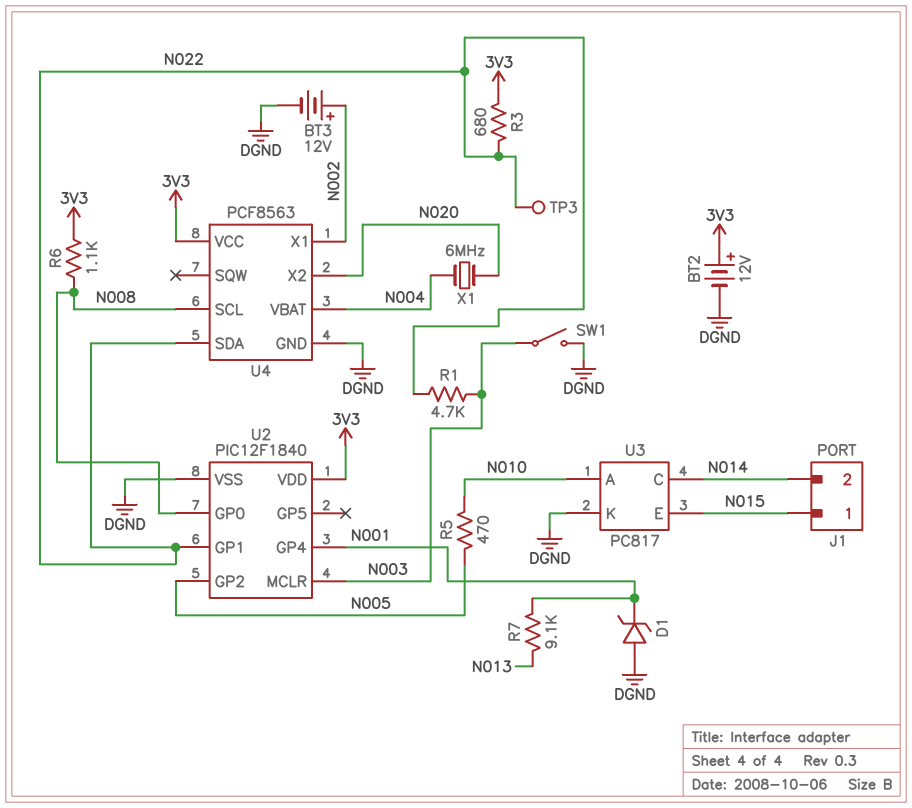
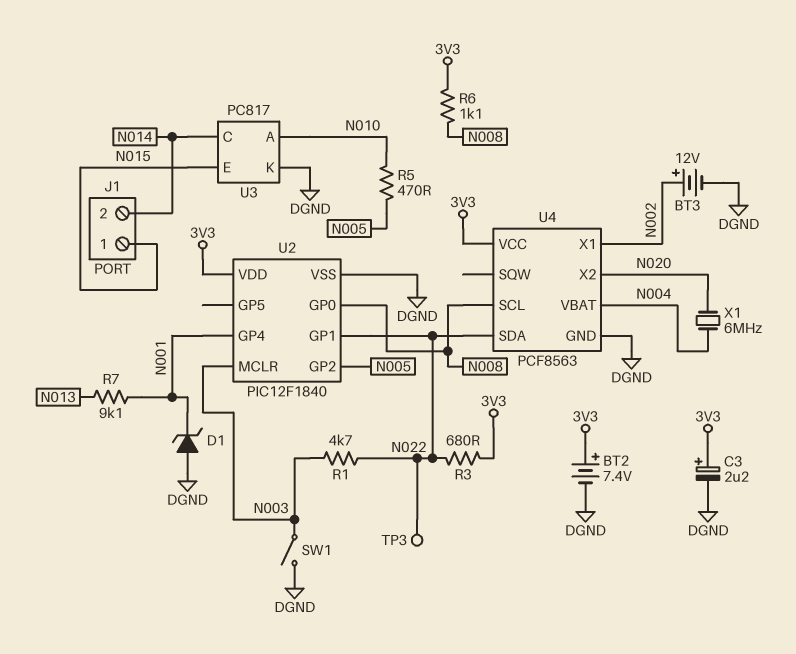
BT2: 12V (plus 3V3, minus DGND) -> 7.4V (plus 3V3, minus DGND)
C3: none -> 2.2uF (plus 3V3, minus DGND)

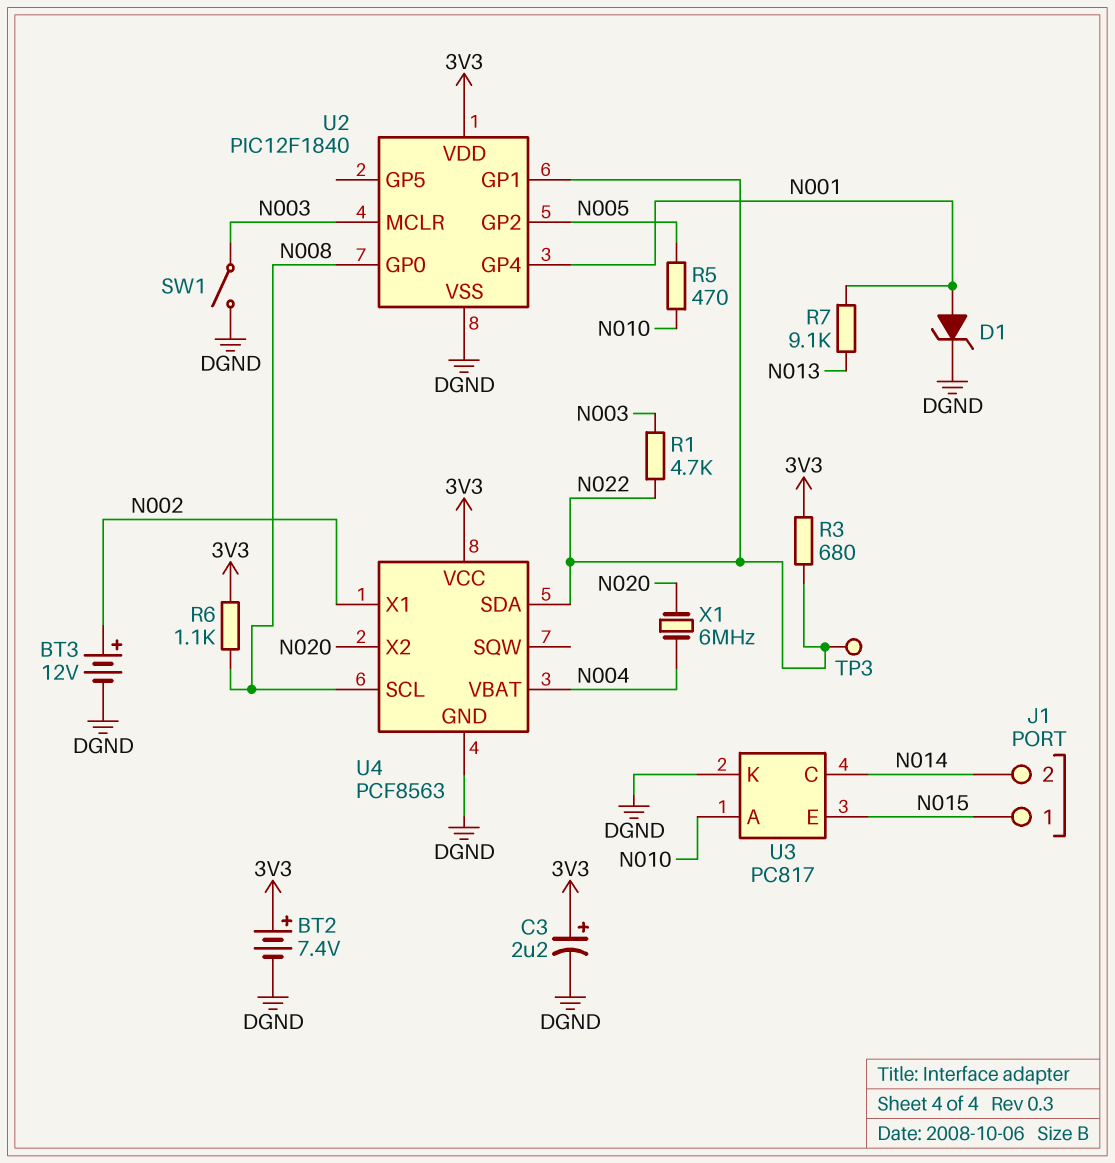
D1: zener (A DGND, K N001) -> zener (A N001, K DGND)

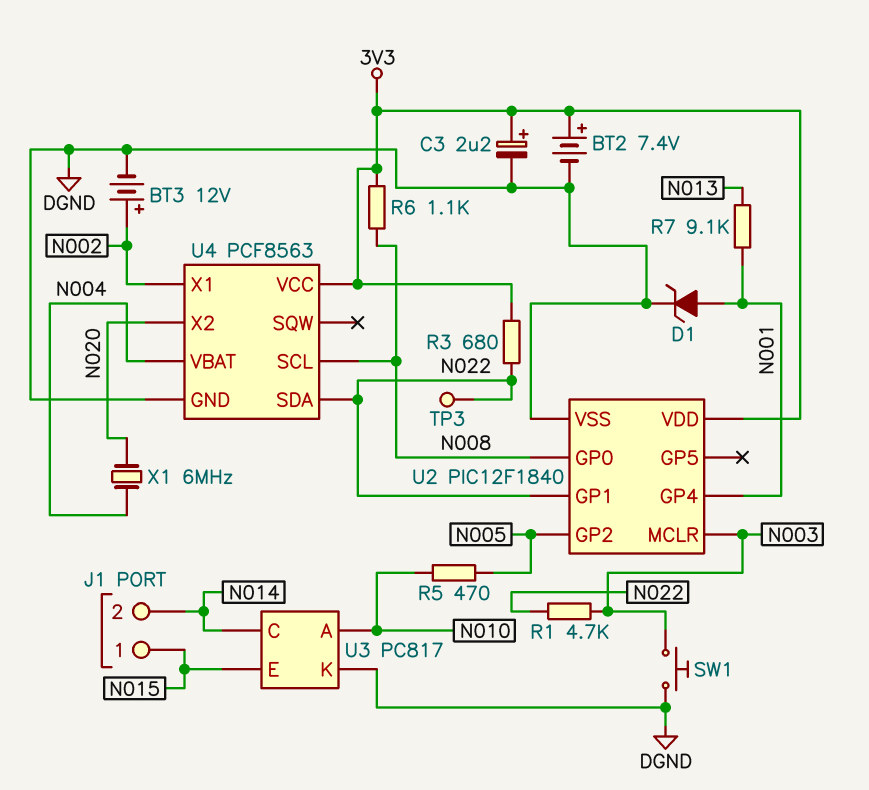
SW1: switch (DGND, N003) -> button (DGND, N003)

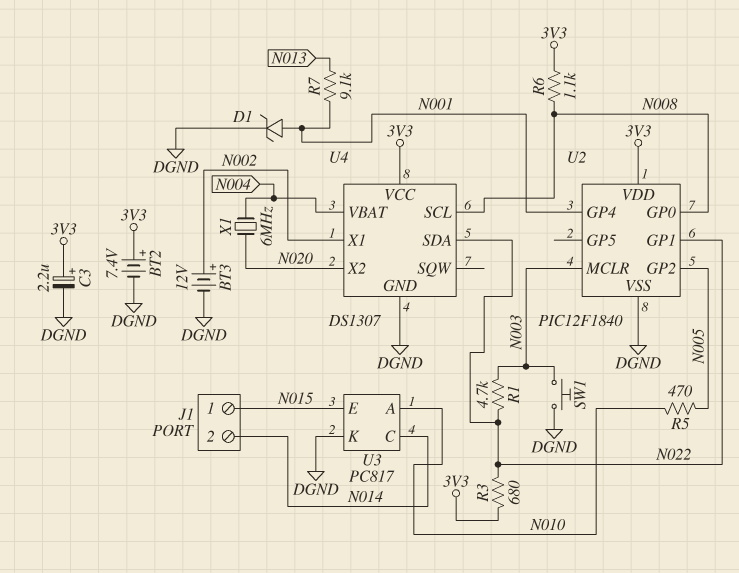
TP3: test point (N022) -> none
U4: PCF8563 -> DS1307

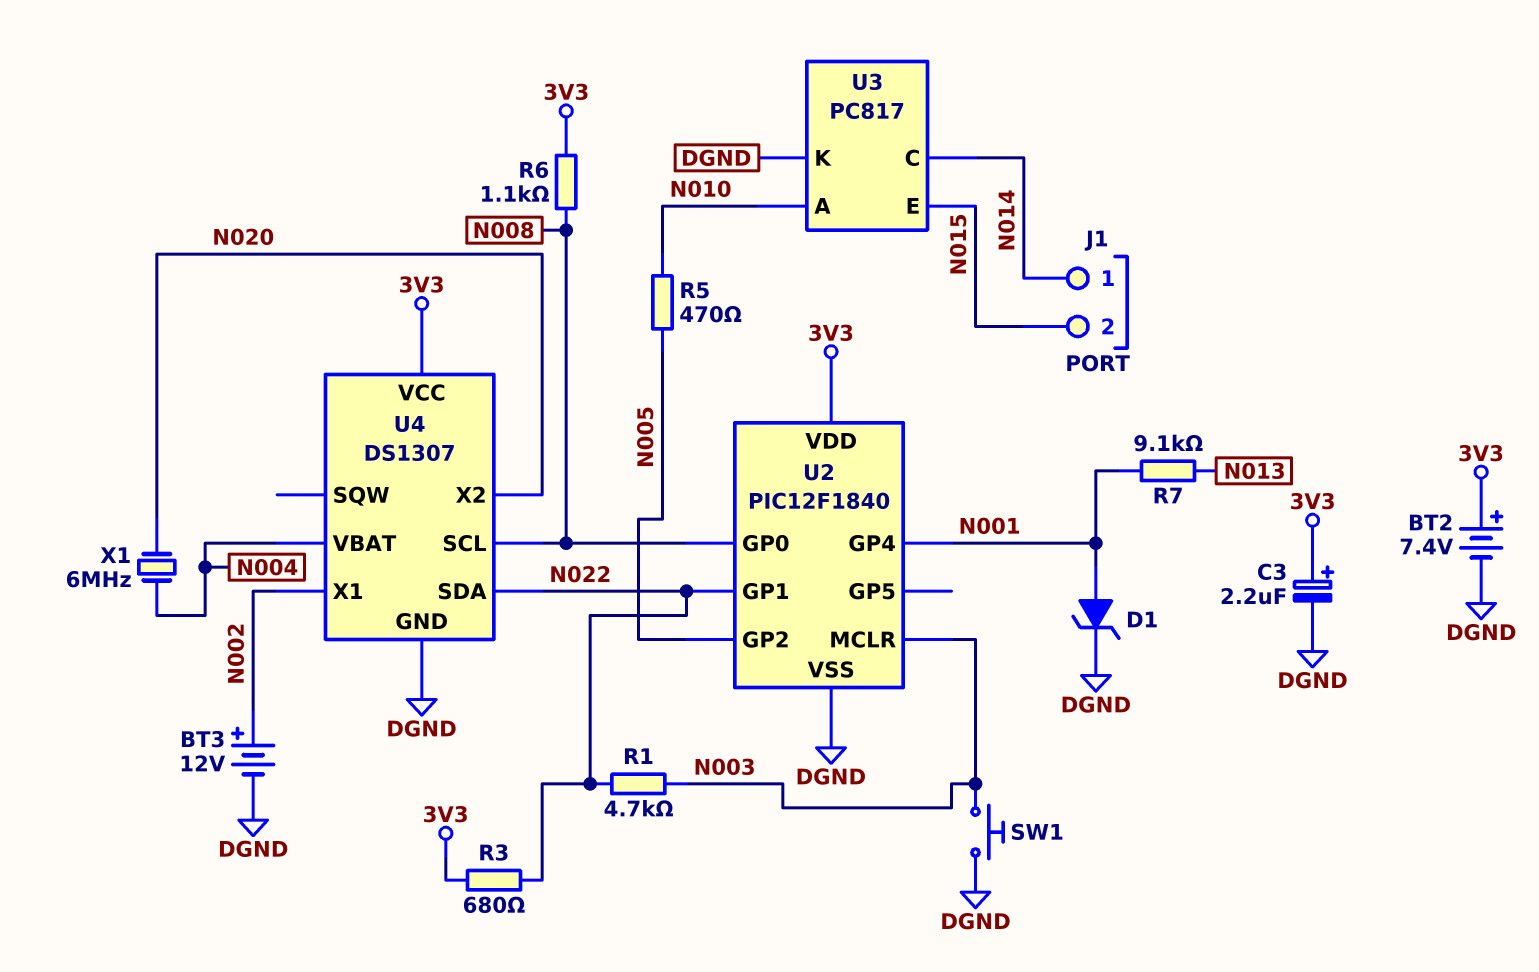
J1 pin 1: N015 -> N014
J1 pin 2: N014 -> N015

> Task goal
The listing is to be repeated word for word, with all pictures omitted.

> Response to the task
BT2: 12V (plus 3V3, minus DGND) -> 7.4V (plus 3V3, minus DGND)
C3: none -> 2.2uF (plus 3V3, minus DGND)

D1: zener (A DGND, K N001) -> zener (A N001, K DGND)

SW1: switch (DGND, N003) -> button (DGND, N003)

TP3: test point (N022) -> none
U4: PCF8563 -> DS1307

J1 pin 1: N015 -> N014
J1 pin 2: N014 -> N015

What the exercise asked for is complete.